### [Study material]
------------------------------------
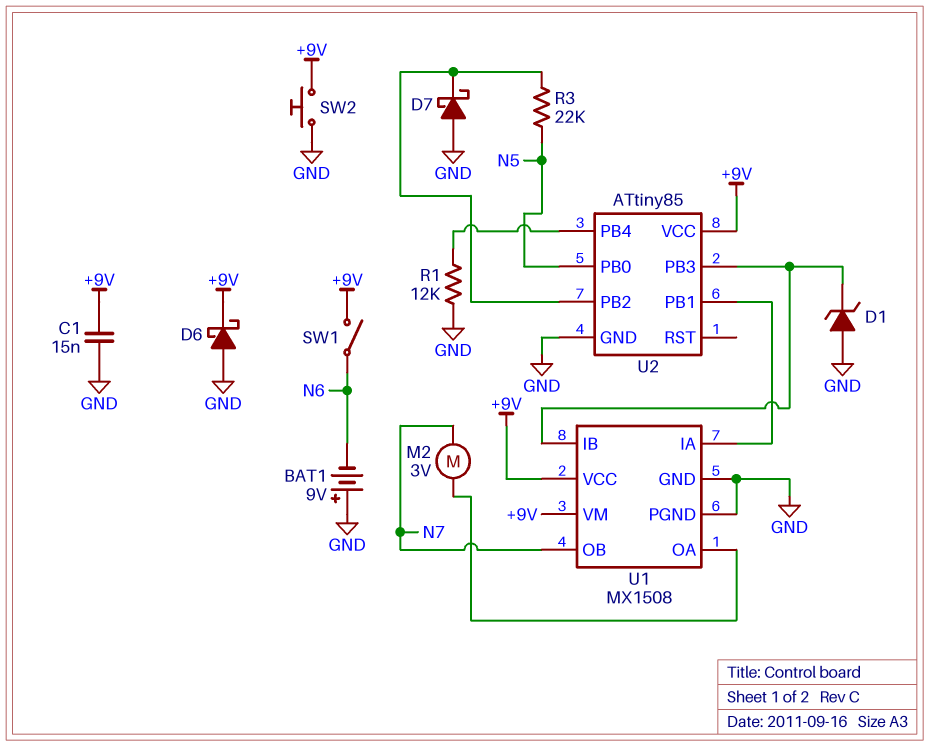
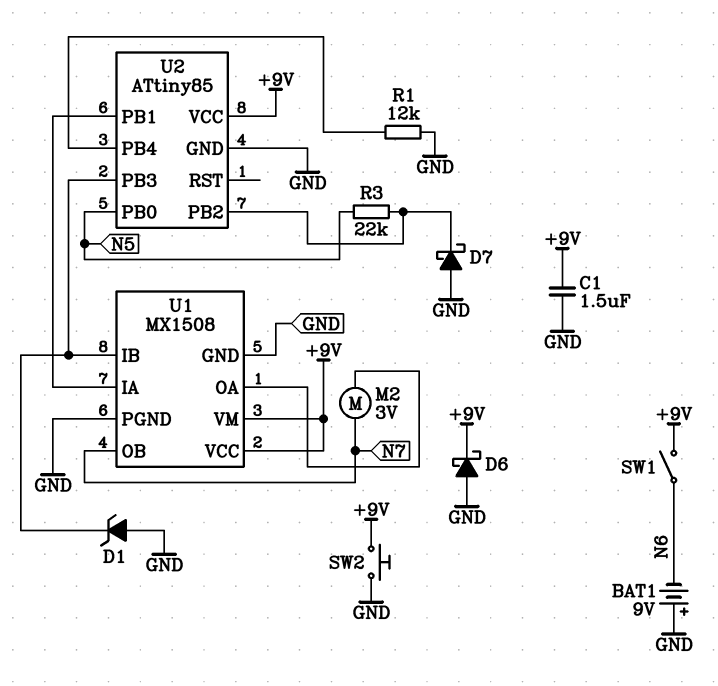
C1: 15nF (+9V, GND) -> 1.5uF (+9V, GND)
------------------------------------
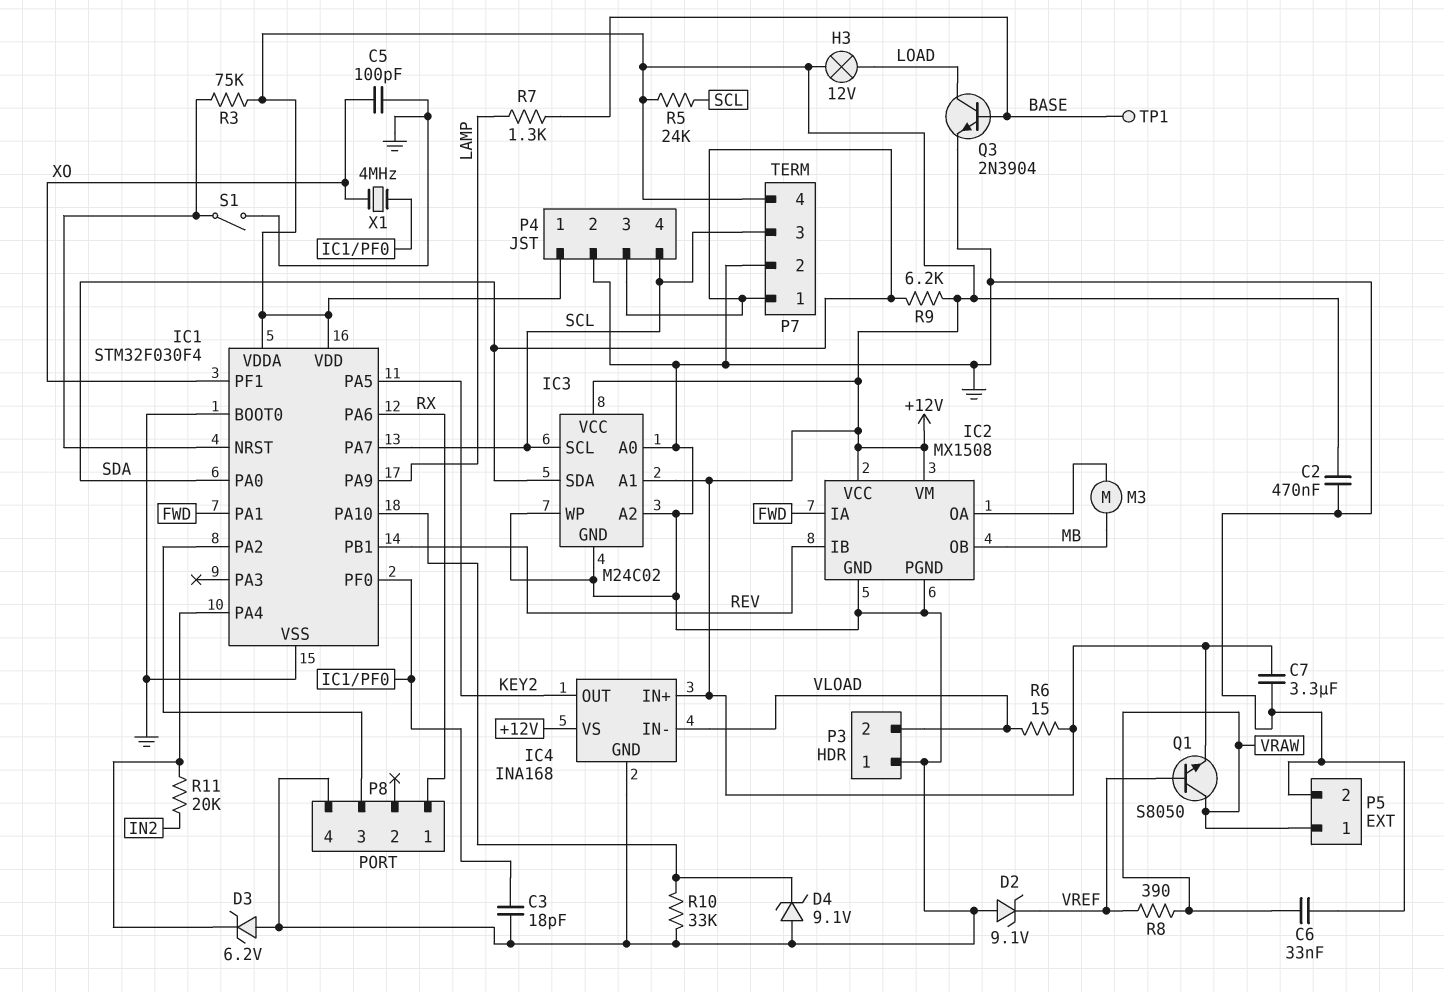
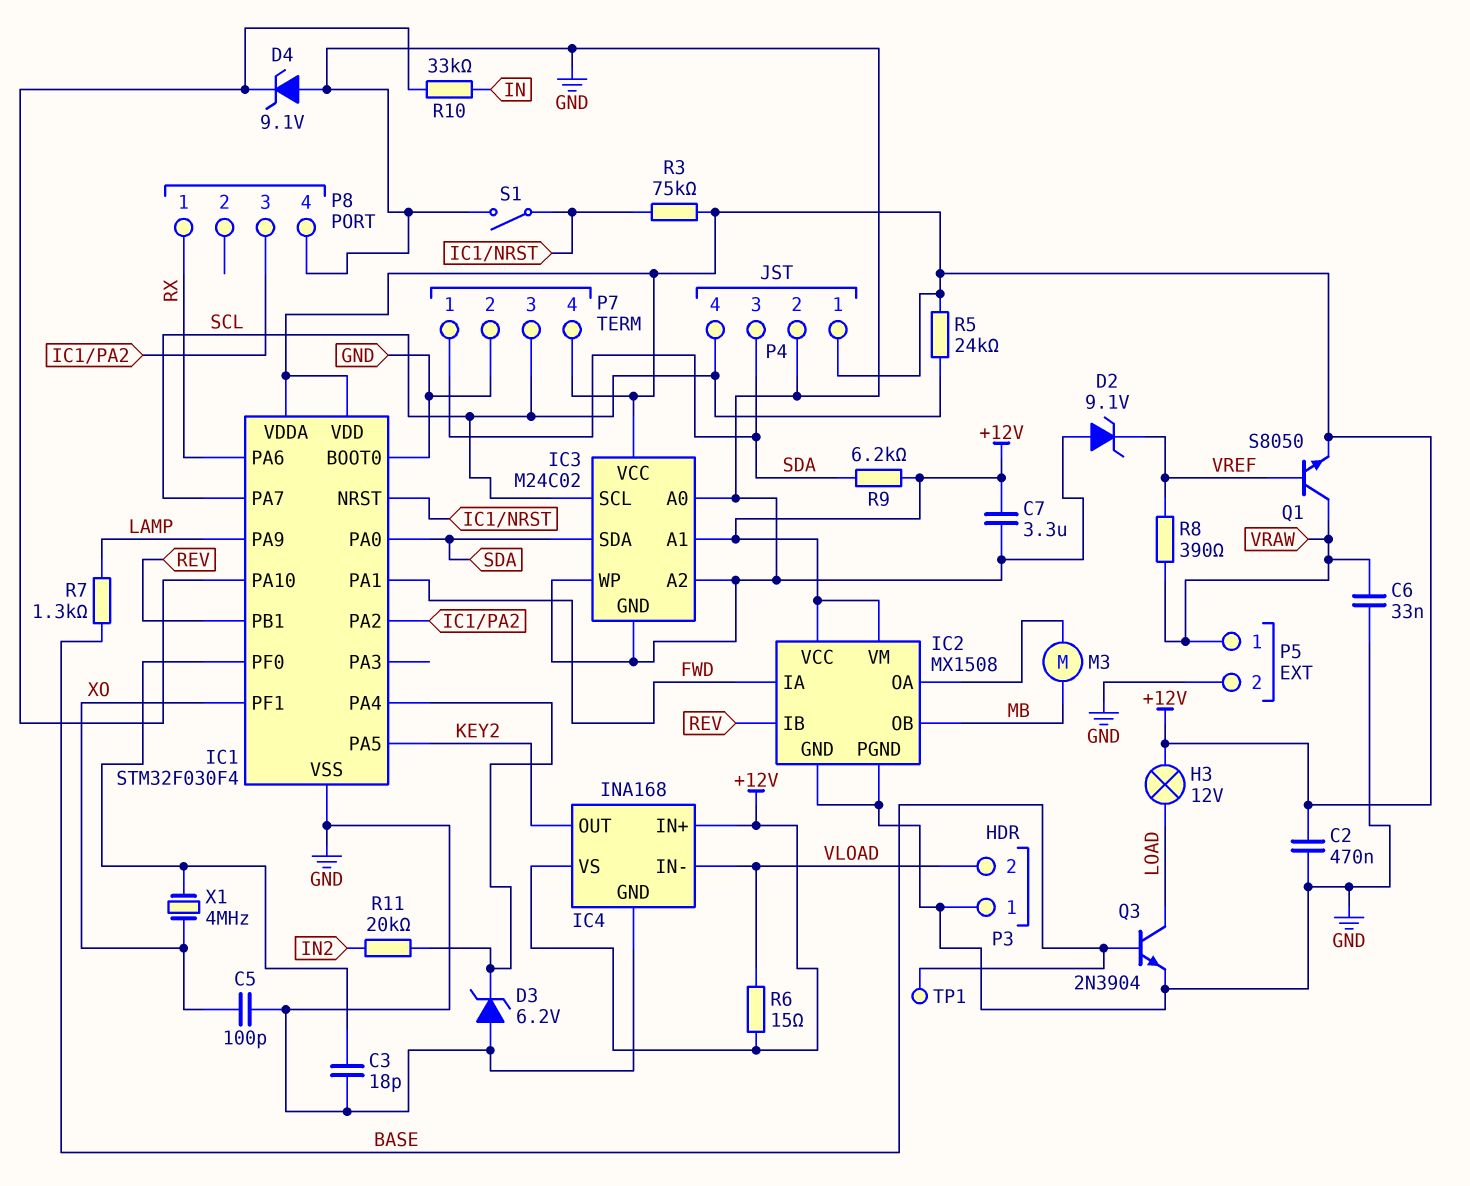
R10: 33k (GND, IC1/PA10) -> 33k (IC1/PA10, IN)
------------------------------------
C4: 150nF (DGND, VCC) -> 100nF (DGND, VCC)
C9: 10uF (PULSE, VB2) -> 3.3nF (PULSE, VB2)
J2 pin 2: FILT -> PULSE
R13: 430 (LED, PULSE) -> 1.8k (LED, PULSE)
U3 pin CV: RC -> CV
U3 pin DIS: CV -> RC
------------------------------------
Return all lines in the data that include the word "PULSE".

C9: 10uF (PULSE, VB2) -> 3.3nF (PULSE, VB2)
J2 pin 2: FILT -> PULSE
R13: 430 (LED, PULSE) -> 1.8k (LED, PULSE)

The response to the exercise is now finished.